__Task item__
The required lines are those that contain "none"; pull them out of the data and copy them.

##### Extracted data

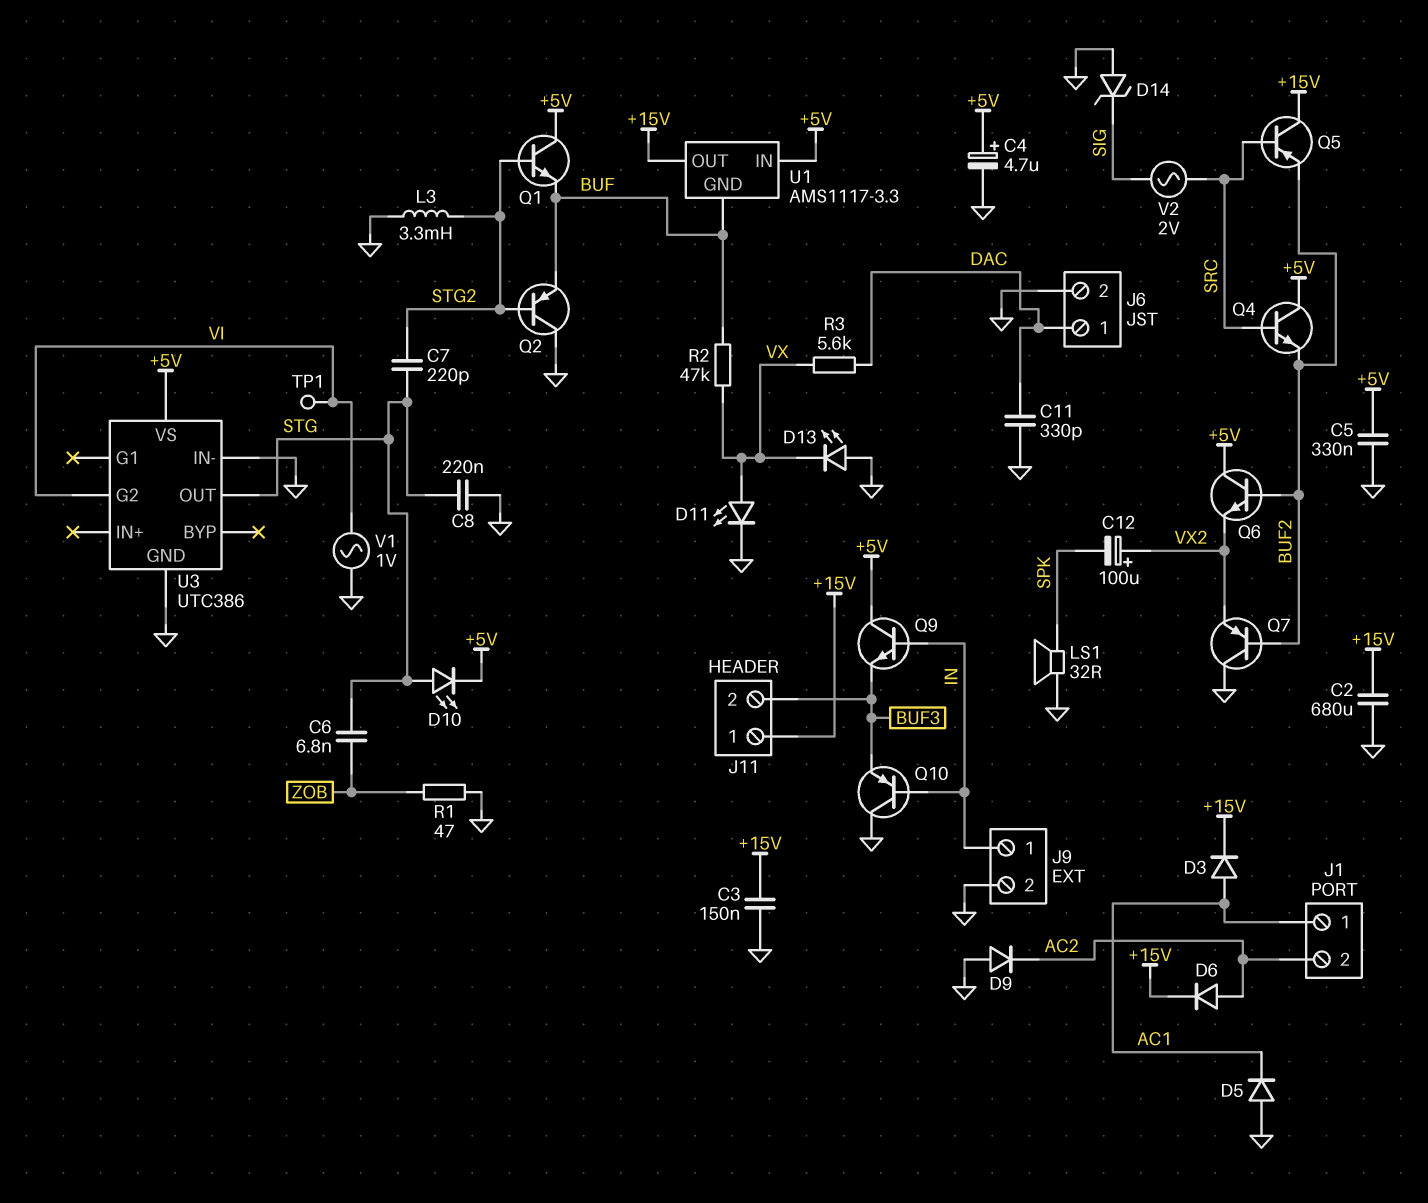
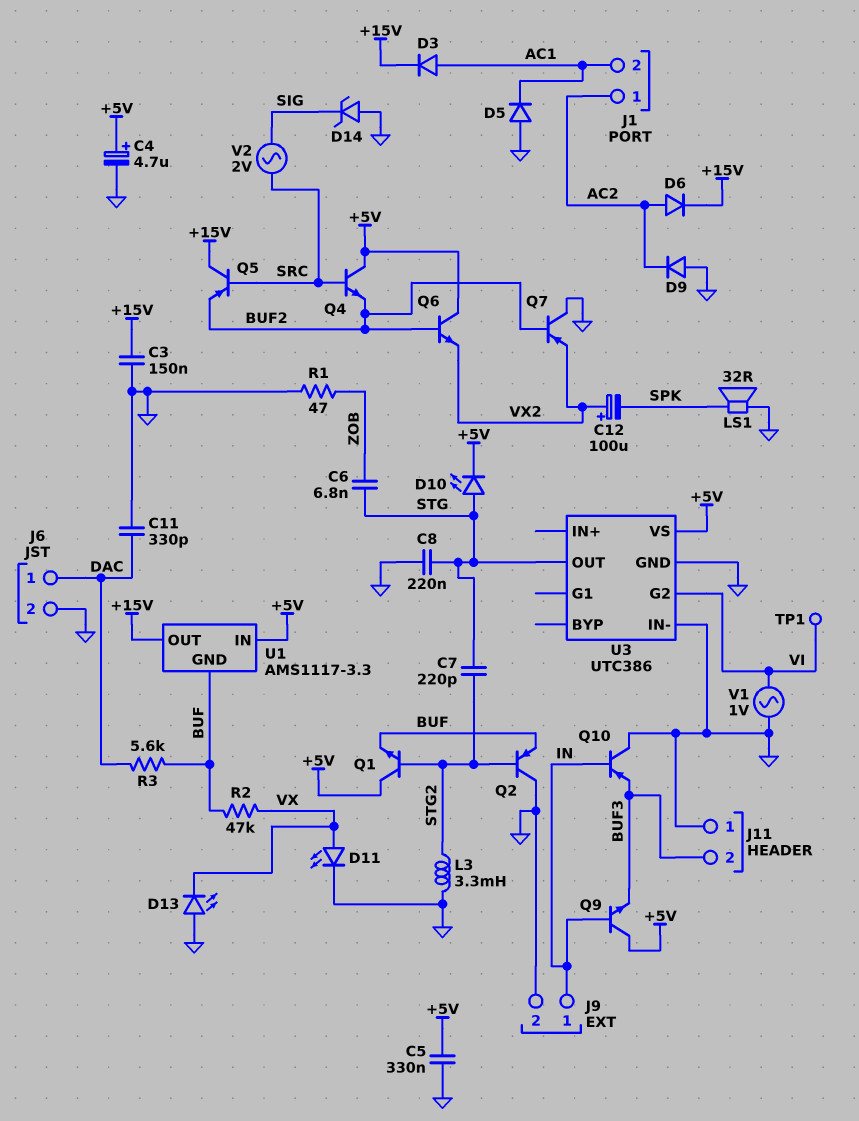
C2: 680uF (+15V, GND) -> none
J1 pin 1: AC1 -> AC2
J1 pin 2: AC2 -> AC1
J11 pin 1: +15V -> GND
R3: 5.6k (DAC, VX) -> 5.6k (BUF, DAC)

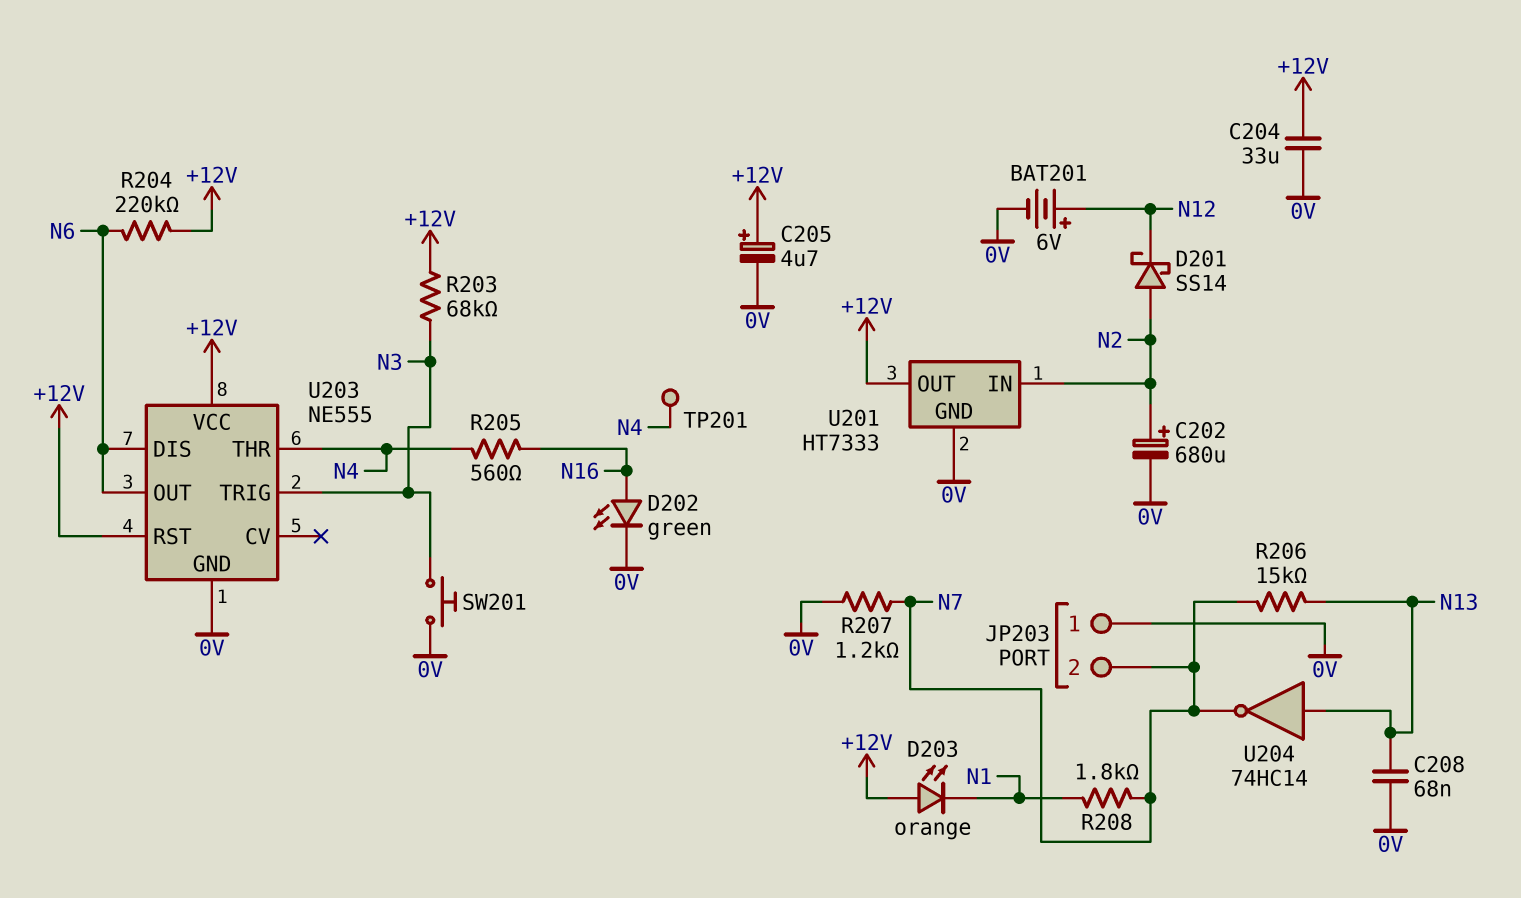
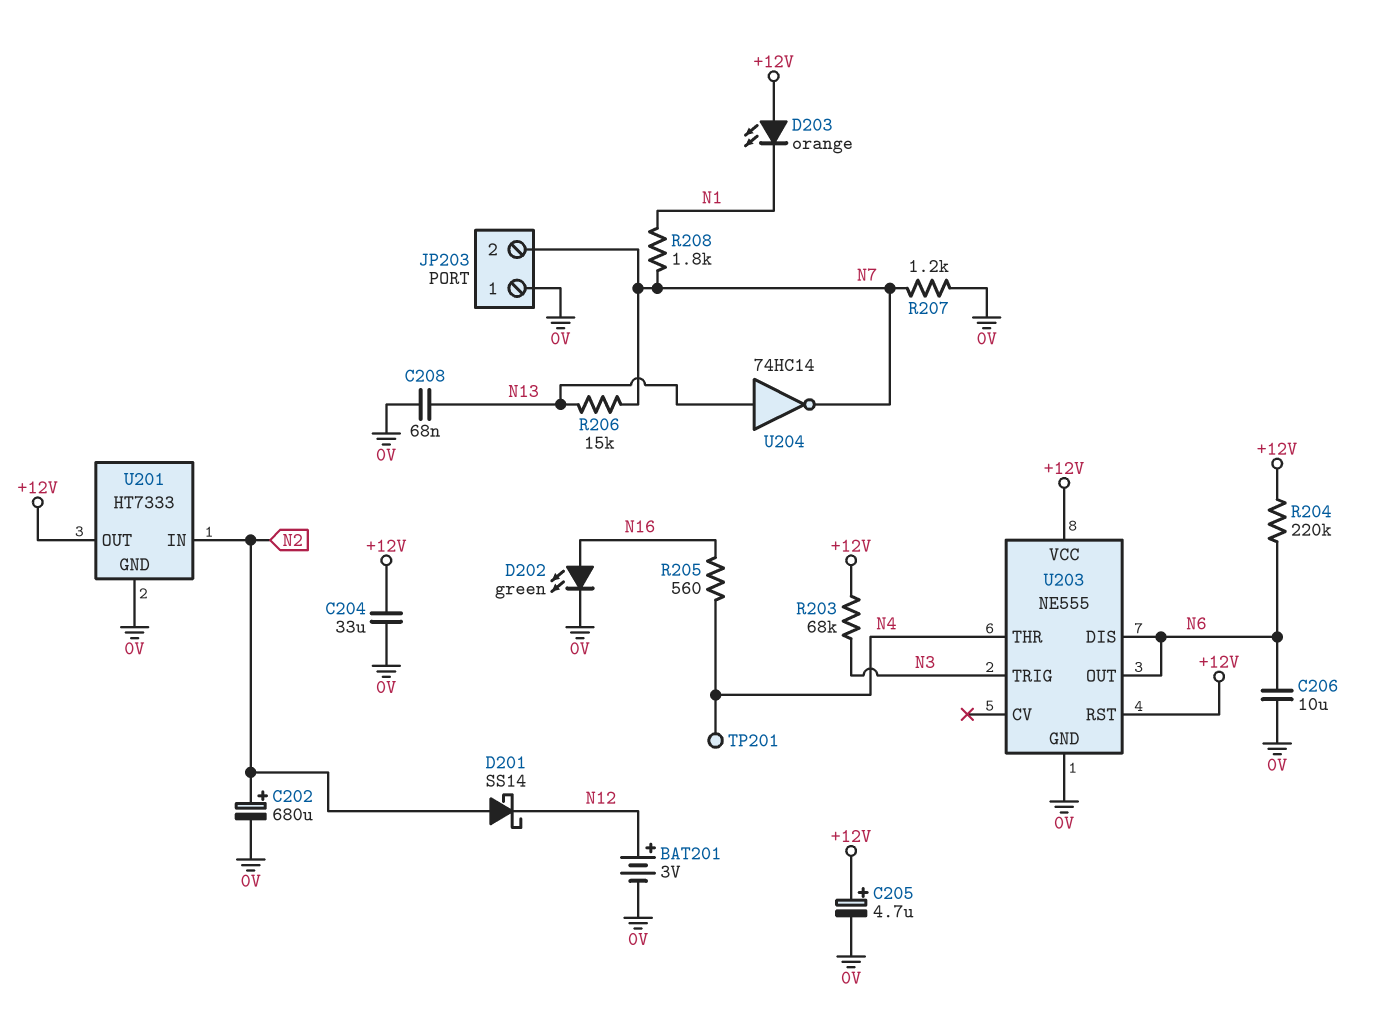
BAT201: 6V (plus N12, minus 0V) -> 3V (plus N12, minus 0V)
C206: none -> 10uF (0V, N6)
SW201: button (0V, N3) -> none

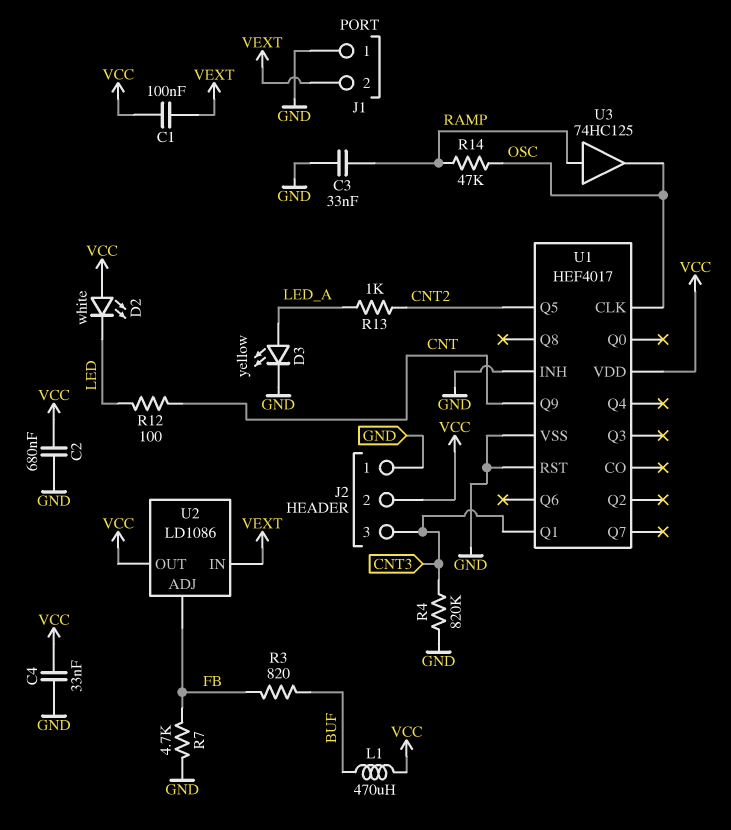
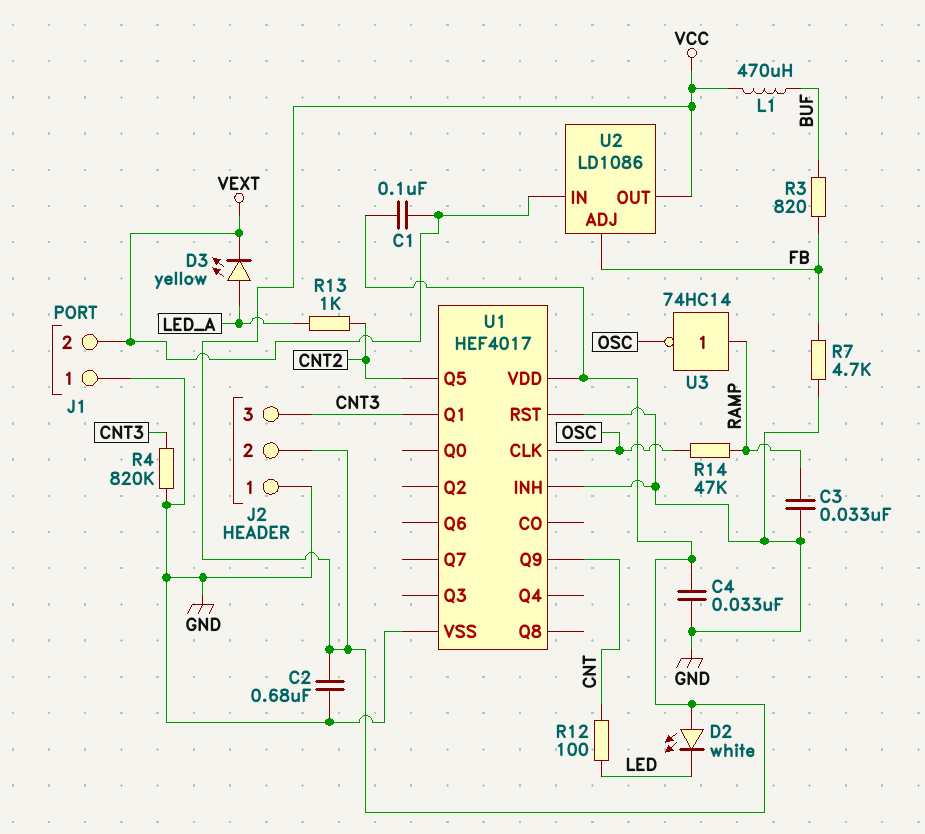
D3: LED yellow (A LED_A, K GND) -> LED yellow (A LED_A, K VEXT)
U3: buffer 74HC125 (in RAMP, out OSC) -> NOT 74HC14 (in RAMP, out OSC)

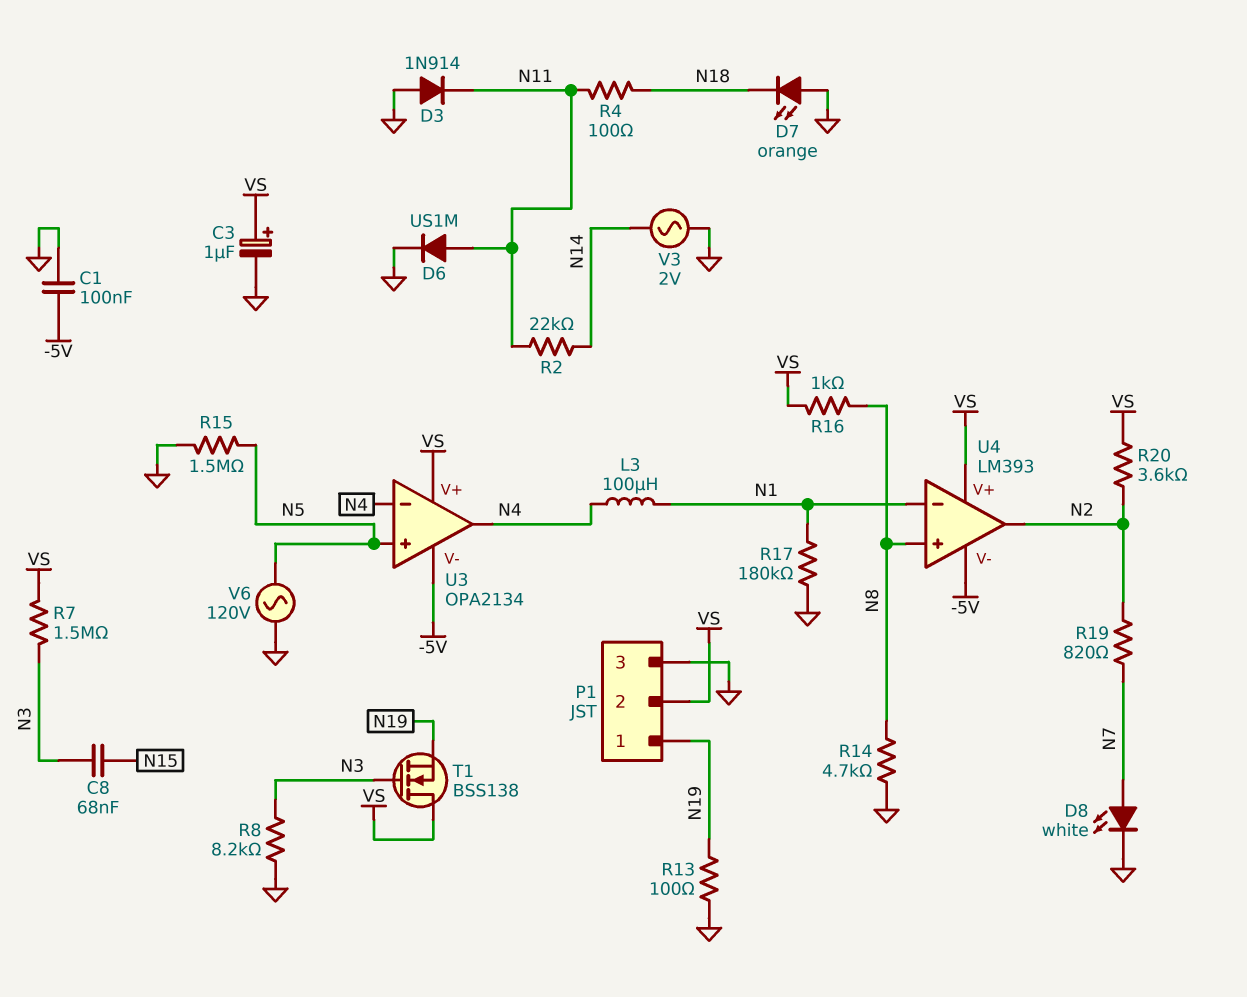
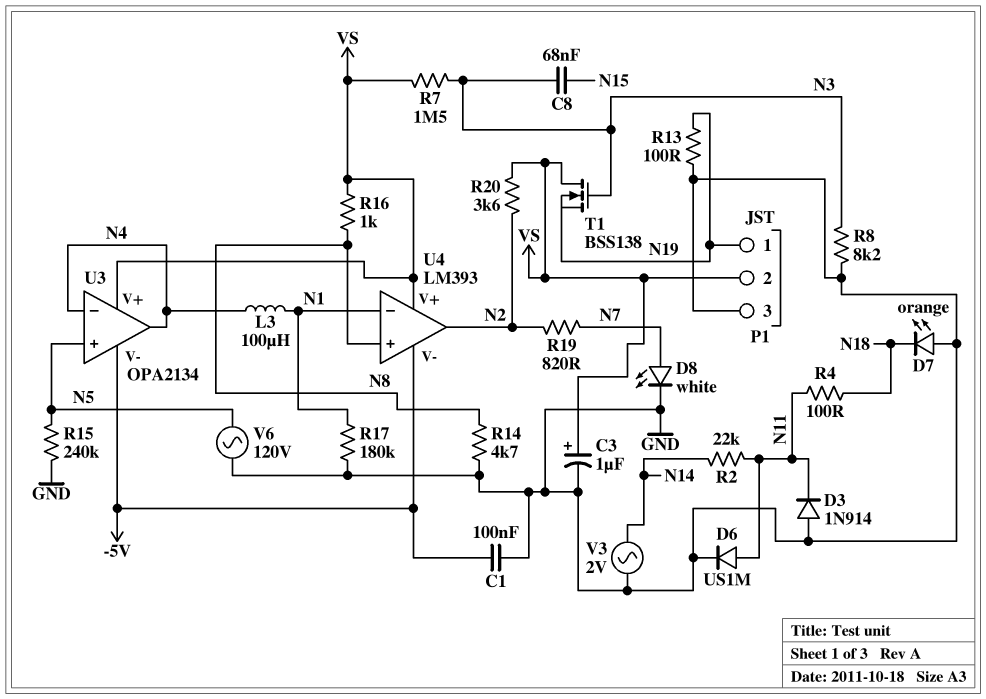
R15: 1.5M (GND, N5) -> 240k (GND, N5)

##########

__Problem solution__
C2: 680uF (+15V, GND) -> none
C206: none -> 10uF (0V, N6)
SW201: button (0V, N3) -> none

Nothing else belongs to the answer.